How to complete this task: The entries that follow need to be reproduced exactly, minus any images.

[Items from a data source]
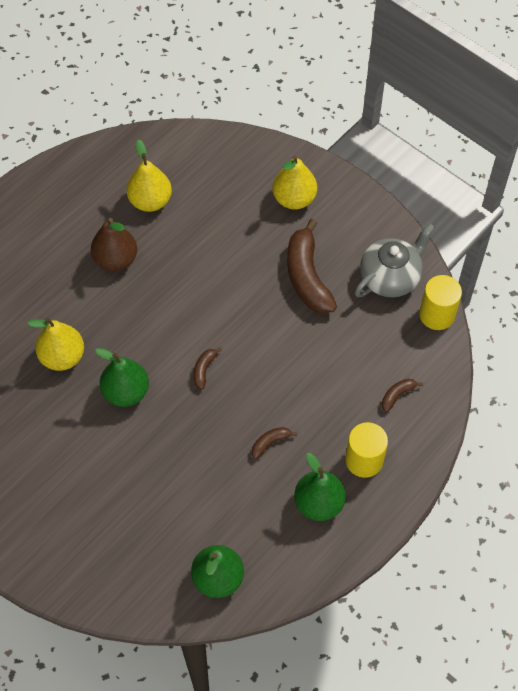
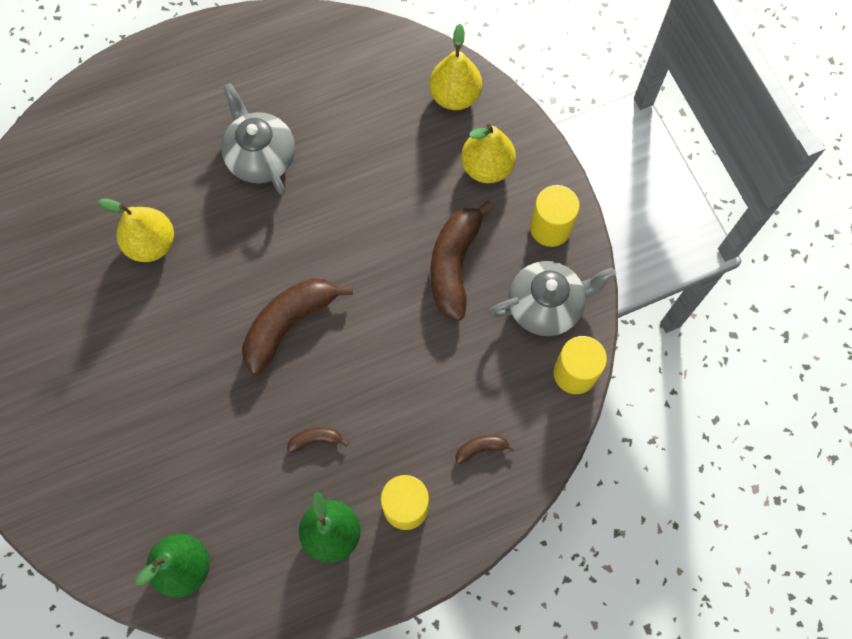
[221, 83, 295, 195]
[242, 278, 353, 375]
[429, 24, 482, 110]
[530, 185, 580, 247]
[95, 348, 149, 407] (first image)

Response area:
[221, 83, 295, 195]
[242, 278, 353, 375]
[429, 24, 482, 110]
[530, 185, 580, 247]
[95, 348, 149, 407] (first image)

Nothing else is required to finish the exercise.